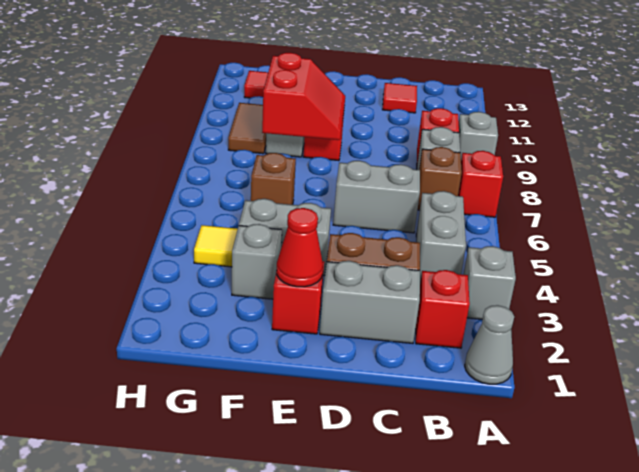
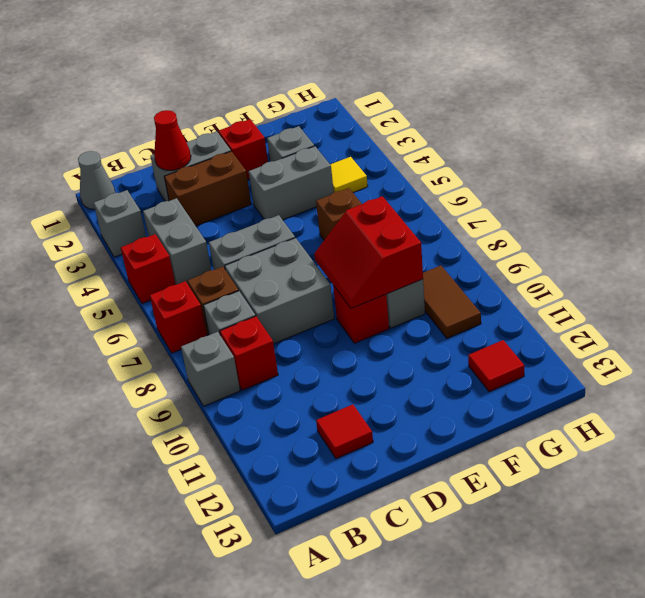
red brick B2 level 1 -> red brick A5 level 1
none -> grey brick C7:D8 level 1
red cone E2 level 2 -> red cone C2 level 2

* * *

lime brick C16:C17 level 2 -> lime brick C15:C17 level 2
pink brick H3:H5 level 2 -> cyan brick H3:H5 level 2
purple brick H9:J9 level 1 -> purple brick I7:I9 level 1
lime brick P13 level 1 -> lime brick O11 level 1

* * *

* **Exercise objective**
Wherever the word "lime" turns up in the records, copy out the line it is on.

* **Your response**
lime brick C16:C17 level 2 -> lime brick C15:C17 level 2
lime brick P13 level 1 -> lime brick O11 level 1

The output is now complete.